What you will do =
Each record should be returned exactly as it is written.

::::::

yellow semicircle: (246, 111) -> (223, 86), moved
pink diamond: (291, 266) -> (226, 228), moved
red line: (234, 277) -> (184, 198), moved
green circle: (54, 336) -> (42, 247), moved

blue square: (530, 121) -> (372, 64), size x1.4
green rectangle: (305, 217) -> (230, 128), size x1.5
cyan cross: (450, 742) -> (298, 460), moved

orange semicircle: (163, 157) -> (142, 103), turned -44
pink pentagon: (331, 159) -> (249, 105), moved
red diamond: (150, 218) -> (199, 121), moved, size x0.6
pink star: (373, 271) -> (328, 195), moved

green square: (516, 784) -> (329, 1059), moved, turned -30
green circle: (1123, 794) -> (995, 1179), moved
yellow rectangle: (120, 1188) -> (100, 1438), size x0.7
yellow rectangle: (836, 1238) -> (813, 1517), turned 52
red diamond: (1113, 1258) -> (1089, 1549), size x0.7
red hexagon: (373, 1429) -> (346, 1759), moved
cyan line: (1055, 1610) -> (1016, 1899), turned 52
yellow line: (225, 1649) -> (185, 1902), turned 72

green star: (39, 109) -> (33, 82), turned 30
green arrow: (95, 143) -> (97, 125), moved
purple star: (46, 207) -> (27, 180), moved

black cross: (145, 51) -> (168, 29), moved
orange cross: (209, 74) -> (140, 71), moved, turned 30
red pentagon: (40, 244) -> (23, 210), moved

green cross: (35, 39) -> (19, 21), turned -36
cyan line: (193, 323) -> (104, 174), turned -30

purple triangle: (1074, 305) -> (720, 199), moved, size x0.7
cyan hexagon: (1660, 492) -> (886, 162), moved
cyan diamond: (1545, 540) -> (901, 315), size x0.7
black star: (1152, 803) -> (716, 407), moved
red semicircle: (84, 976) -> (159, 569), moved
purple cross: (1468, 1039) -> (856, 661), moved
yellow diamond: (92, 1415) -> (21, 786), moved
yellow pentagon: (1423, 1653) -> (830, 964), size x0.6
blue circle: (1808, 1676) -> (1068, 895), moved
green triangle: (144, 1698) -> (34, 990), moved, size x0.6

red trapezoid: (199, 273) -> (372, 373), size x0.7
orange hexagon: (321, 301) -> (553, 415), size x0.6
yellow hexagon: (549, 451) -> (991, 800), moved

::::::

Written response =
yellow semicircle: (246, 111) -> (223, 86), moved
pink diamond: (291, 266) -> (226, 228), moved
red line: (234, 277) -> (184, 198), moved
green circle: (54, 336) -> (42, 247), moved

blue square: (530, 121) -> (372, 64), size x1.4
green rectangle: (305, 217) -> (230, 128), size x1.5
cyan cross: (450, 742) -> (298, 460), moved

orange semicircle: (163, 157) -> (142, 103), turned -44
pink pentagon: (331, 159) -> (249, 105), moved
red diamond: (150, 218) -> (199, 121), moved, size x0.6
pink star: (373, 271) -> (328, 195), moved

green square: (516, 784) -> (329, 1059), moved, turned -30
green circle: (1123, 794) -> (995, 1179), moved
yellow rectangle: (120, 1188) -> (100, 1438), size x0.7
yellow rectangle: (836, 1238) -> (813, 1517), turned 52
red diamond: (1113, 1258) -> (1089, 1549), size x0.7
red hexagon: (373, 1429) -> (346, 1759), moved
cyan line: (1055, 1610) -> (1016, 1899), turned 52
yellow line: (225, 1649) -> (185, 1902), turned 72

green star: (39, 109) -> (33, 82), turned 30
green arrow: (95, 143) -> (97, 125), moved
purple star: (46, 207) -> (27, 180), moved

black cross: (145, 51) -> (168, 29), moved
orange cross: (209, 74) -> (140, 71), moved, turned 30
red pentagon: (40, 244) -> (23, 210), moved

green cross: (35, 39) -> (19, 21), turned -36
cyan line: (193, 323) -> (104, 174), turned -30

purple triangle: (1074, 305) -> (720, 199), moved, size x0.7
cyan hexagon: (1660, 492) -> (886, 162), moved
cyan diamond: (1545, 540) -> (901, 315), size x0.7
black star: (1152, 803) -> (716, 407), moved
red semicircle: (84, 976) -> (159, 569), moved
purple cross: (1468, 1039) -> (856, 661), moved
yellow diamond: (92, 1415) -> (21, 786), moved
yellow pentagon: (1423, 1653) -> (830, 964), size x0.6
blue circle: (1808, 1676) -> (1068, 895), moved
green triangle: (144, 1698) -> (34, 990), moved, size x0.6

red trapezoid: (199, 273) -> (372, 373), size x0.7
orange hexagon: (321, 301) -> (553, 415), size x0.6
yellow hexagon: (549, 451) -> (991, 800), moved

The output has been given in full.